** A run of records **
-=-=-

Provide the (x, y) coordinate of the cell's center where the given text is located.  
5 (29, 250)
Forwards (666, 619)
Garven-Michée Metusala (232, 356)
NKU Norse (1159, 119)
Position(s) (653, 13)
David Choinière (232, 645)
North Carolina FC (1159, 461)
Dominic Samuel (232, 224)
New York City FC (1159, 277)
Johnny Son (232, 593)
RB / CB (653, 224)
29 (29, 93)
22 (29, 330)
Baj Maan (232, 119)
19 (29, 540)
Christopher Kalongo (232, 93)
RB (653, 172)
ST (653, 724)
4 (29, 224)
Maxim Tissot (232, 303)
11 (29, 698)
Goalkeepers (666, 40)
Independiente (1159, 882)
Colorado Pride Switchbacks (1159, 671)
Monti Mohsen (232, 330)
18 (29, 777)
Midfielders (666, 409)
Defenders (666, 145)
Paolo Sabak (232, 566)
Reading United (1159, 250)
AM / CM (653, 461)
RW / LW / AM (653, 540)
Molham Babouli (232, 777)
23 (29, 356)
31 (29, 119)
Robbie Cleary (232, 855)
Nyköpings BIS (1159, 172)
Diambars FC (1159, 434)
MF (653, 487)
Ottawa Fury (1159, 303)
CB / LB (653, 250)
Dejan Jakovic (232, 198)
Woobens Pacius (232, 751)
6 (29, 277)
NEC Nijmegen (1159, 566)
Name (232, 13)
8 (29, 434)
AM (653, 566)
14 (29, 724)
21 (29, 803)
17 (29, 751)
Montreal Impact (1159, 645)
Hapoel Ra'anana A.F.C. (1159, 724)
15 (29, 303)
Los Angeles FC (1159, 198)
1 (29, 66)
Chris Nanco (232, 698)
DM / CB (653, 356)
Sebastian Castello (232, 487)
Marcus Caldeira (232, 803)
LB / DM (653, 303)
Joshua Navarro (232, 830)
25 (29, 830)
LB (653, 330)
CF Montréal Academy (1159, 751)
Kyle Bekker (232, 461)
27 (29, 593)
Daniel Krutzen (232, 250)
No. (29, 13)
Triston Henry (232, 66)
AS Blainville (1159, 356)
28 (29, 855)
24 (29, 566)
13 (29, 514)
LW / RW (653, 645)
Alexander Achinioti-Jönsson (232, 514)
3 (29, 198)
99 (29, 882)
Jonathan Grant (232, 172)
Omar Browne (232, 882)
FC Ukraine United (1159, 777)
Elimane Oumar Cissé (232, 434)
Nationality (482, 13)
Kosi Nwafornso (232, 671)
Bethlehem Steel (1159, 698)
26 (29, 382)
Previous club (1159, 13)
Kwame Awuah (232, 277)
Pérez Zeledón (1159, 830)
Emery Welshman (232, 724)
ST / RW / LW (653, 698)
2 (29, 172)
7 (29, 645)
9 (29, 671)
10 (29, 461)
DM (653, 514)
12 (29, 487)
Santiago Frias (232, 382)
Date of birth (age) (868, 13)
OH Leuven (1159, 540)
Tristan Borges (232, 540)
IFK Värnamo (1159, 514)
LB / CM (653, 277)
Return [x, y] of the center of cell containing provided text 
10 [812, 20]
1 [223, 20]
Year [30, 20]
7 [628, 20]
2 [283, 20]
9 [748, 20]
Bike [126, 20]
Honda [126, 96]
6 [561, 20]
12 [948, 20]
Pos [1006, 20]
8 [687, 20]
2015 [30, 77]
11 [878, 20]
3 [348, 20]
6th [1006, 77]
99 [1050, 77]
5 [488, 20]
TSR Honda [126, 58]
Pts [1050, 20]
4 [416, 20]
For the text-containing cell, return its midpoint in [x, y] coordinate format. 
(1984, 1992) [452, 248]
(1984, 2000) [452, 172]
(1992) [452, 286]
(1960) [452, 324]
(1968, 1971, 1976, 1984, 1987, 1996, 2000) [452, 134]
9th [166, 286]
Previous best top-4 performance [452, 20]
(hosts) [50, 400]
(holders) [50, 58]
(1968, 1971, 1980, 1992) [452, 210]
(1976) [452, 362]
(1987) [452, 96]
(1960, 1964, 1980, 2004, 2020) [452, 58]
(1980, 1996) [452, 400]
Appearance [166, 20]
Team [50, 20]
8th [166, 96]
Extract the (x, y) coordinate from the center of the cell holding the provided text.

-=-=-

** Exercise instructions **
Starting at the first line of the records and stopping after the line that contains "Christopher Kalongo (232, 93)", reproduce those lines with "FC" replaced by "Football Club". Leave everything else unchanged.

** Exercise answer **
Provide the (x, y) coordinate of the cell's center where the given text is located.  
5 (29, 250)
Forwards (666, 619)
Garven-Michée Metusala (232, 356)
NKU Norse (1159, 119)
Position(s) (653, 13)
David Choinière (232, 645)
North Carolina Football Club (1159, 461)
Dominic Samuel (232, 224)
New York City Football Club (1159, 277)
Johnny Son (232, 593)
RB / CB (653, 224)
29 (29, 93)
22 (29, 330)
Baj Maan (232, 119)
19 (29, 540)
Christopher Kalongo (232, 93)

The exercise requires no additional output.